Aim of the task:
The answer must consist of every line in the data below that holds the word "gray".

The data:

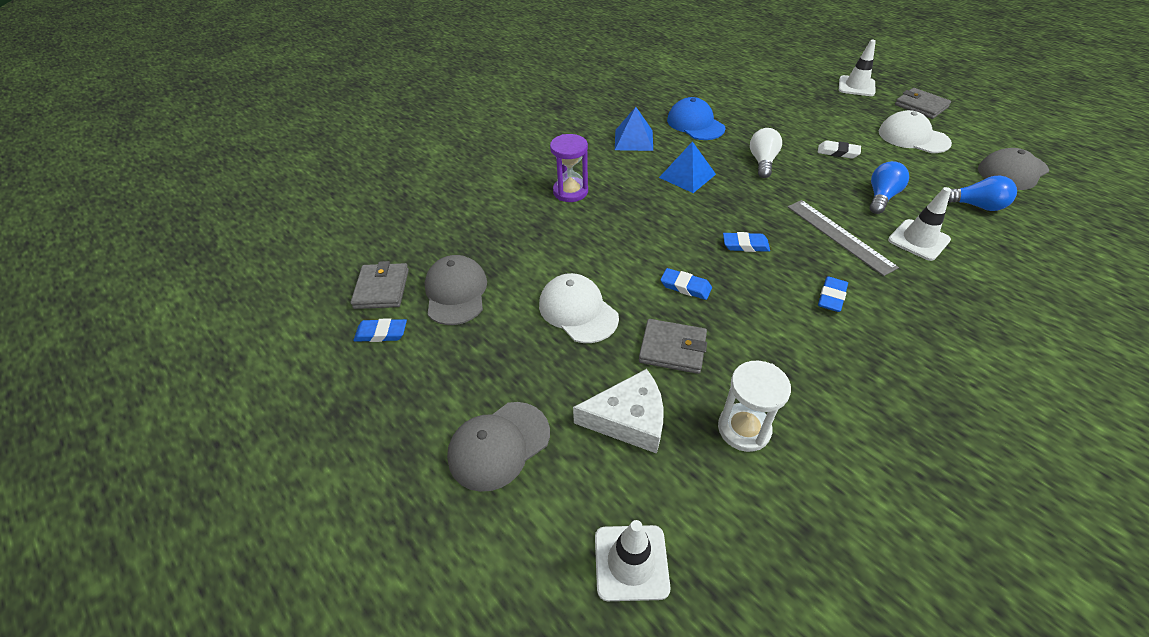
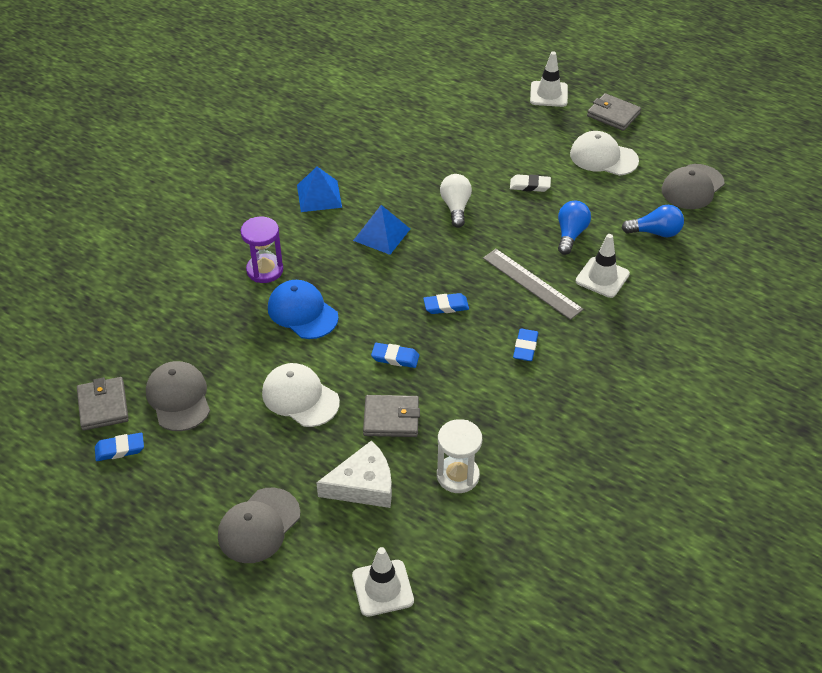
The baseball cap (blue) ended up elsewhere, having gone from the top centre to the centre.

--

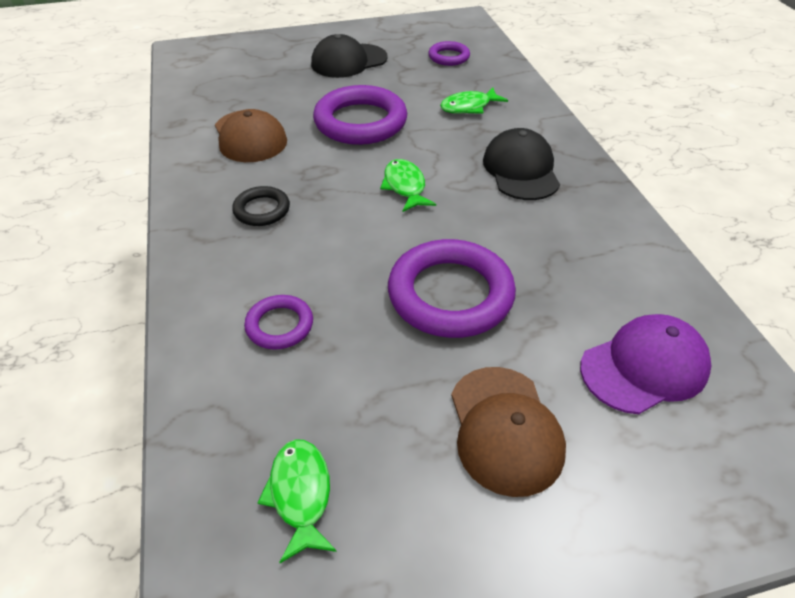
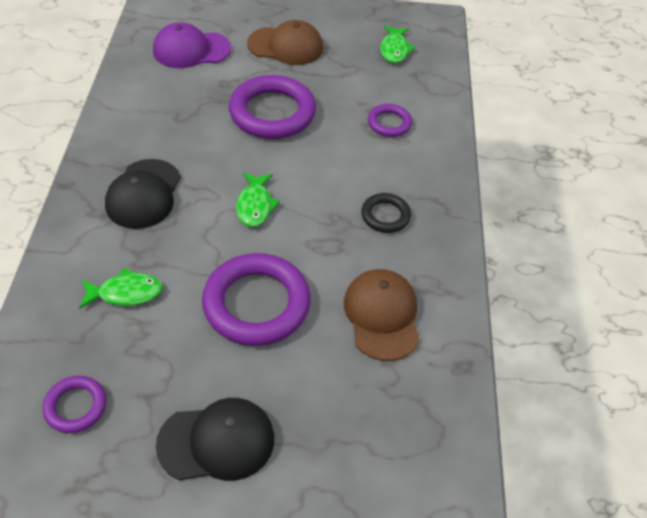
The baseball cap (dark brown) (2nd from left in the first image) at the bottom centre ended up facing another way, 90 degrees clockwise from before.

--

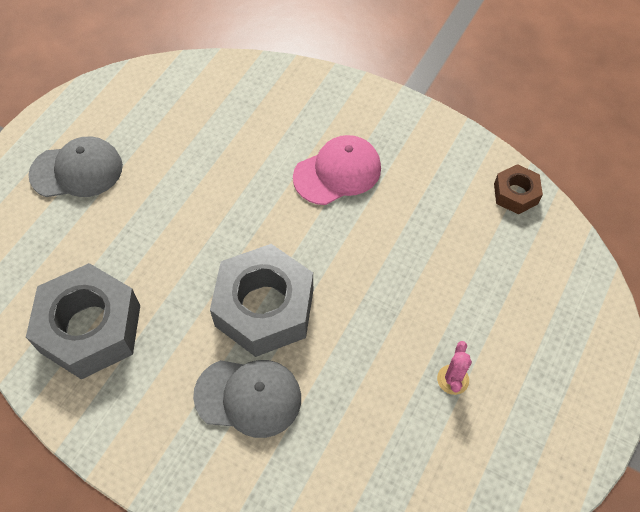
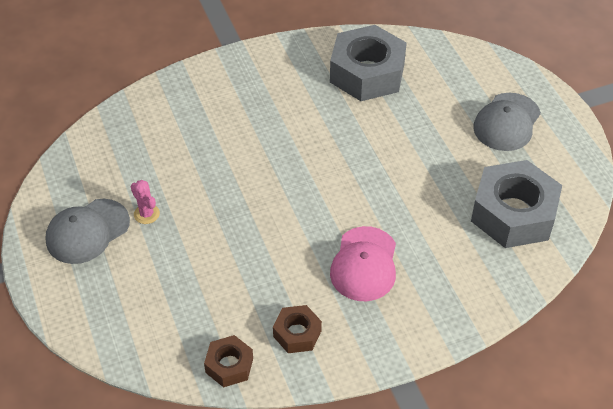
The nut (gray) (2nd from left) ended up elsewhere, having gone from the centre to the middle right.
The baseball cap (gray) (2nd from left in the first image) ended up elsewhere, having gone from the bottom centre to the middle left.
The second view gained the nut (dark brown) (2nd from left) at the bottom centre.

Solved exercise:
The nut (gray) (2nd from left) ended up elsewhere, having gone from the centre to the middle right.
The baseball cap (gray) (2nd from left in the first image) ended up elsewhere, having gone from the bottom centre to the middle left.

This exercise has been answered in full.